> Your assignment
Give the listing below again exactly, but without any of its pictures.

> Records for the exercise
= Beginning of Section =

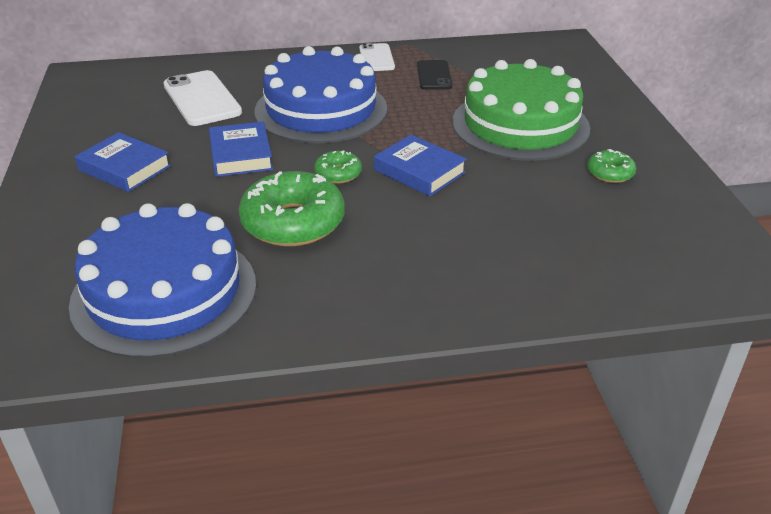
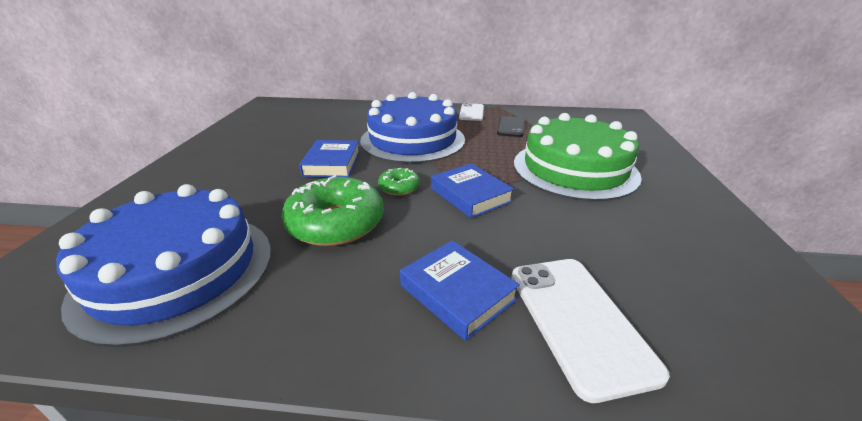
camera: 15 degrees right, 5 degrees down
blue book [75,132,171,192] -> blue book moved to [400,240,520,341]
white phone [163,70,242,126] -> white phone moved to [511,259,670,403]
green donut [587,149,636,183] -> none

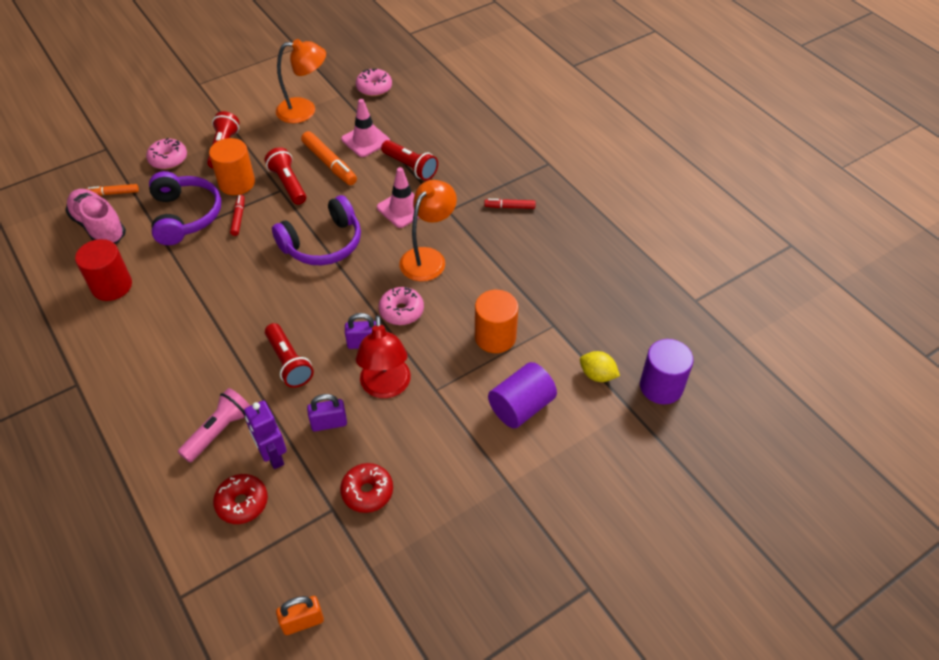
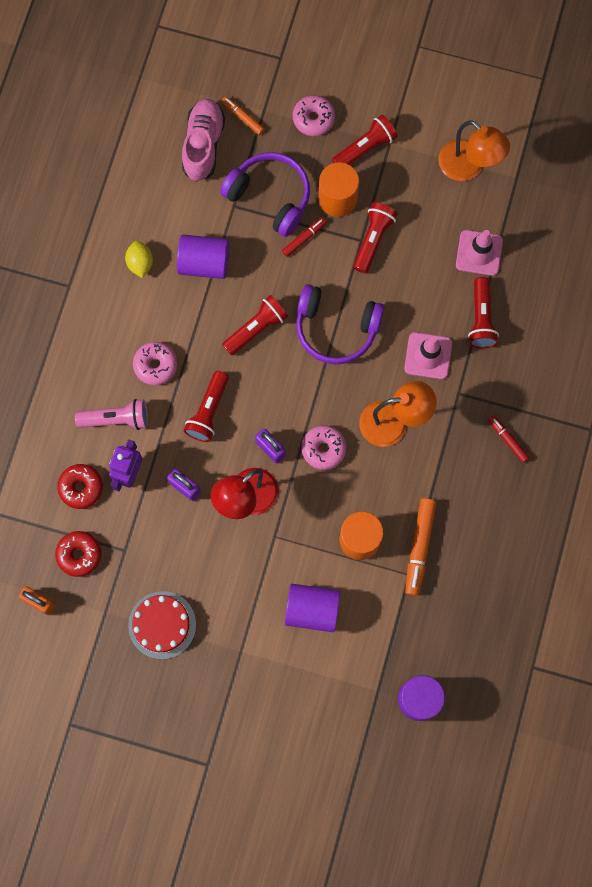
camera: 50 degrees right, 25 degrees up
red cylinder [75,239,132,301] -> none
purple headphones [149,171,221,245] -> purple headphones turned 90 degrees counterclockwise [220,152,310,237]
orange marker [301,131,357,185] -> orange marker moved to [405,498,436,596]
red donut [340,463,393,513] -> red donut moved to [55,531,101,577]
pink donut [356,68,392,97] -> pink donut moved to [133,342,177,385]
yellow lemon [580,351,620,382] -> yellow lemon moved to [125,241,153,278]
none -> red cake [128,591,196,659]
none -> purple cylinder [177,234,229,279]
none -> red flashlight [222,295,288,355]

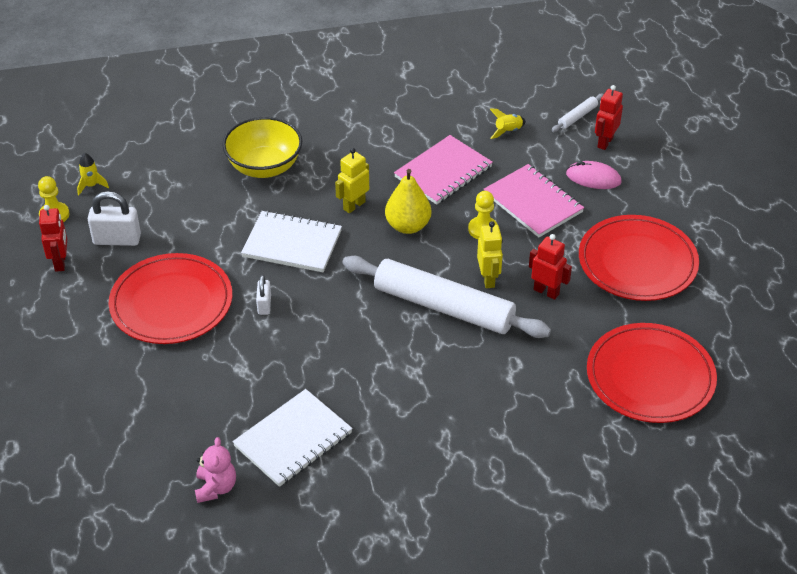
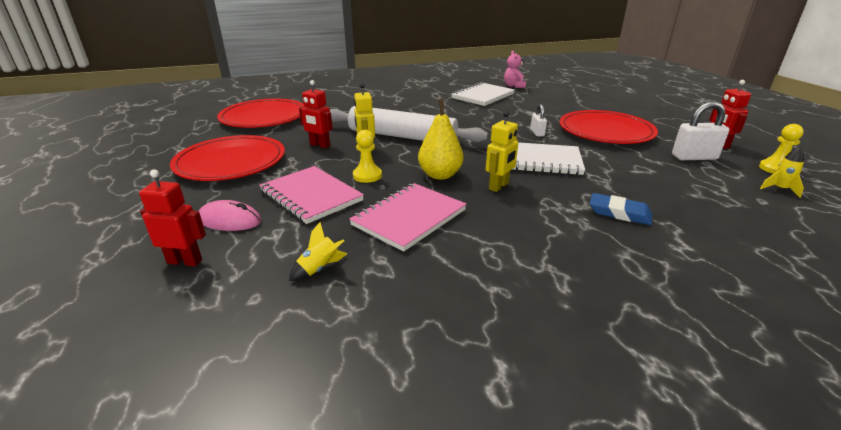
camera: 175 degrees right, 15 degrees down
yellow bowl [222,117,302,178] -> blue eraser [590,193,653,225]
white rolling pin [552,94,604,132] -> none
red robot [595,85,623,150] -> red robot turned 105 degrees counterclockwise [139,170,206,266]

= End of Section =

> Task response
camera: 15 degrees right, 5 degrees down
blue book [75,132,171,192] -> blue book moved to [400,240,520,341]
white phone [163,70,242,126] -> white phone moved to [511,259,670,403]
green donut [587,149,636,183] -> none

camera: 50 degrees right, 25 degrees up
red cylinder [75,239,132,301] -> none
purple headphones [149,171,221,245] -> purple headphones turned 90 degrees counterclockwise [220,152,310,237]
orange marker [301,131,357,185] -> orange marker moved to [405,498,436,596]
red donut [340,463,393,513] -> red donut moved to [55,531,101,577]
pink donut [356,68,392,97] -> pink donut moved to [133,342,177,385]
yellow lemon [580,351,620,382] -> yellow lemon moved to [125,241,153,278]
none -> red cake [128,591,196,659]
none -> purple cylinder [177,234,229,279]
none -> red flashlight [222,295,288,355]

camera: 175 degrees right, 15 degrees down
yellow bowl [222,117,302,178] -> blue eraser [590,193,653,225]
white rolling pin [552,94,604,132] -> none
red robot [595,85,623,150] -> red robot turned 105 degrees counterclockwise [139,170,206,266]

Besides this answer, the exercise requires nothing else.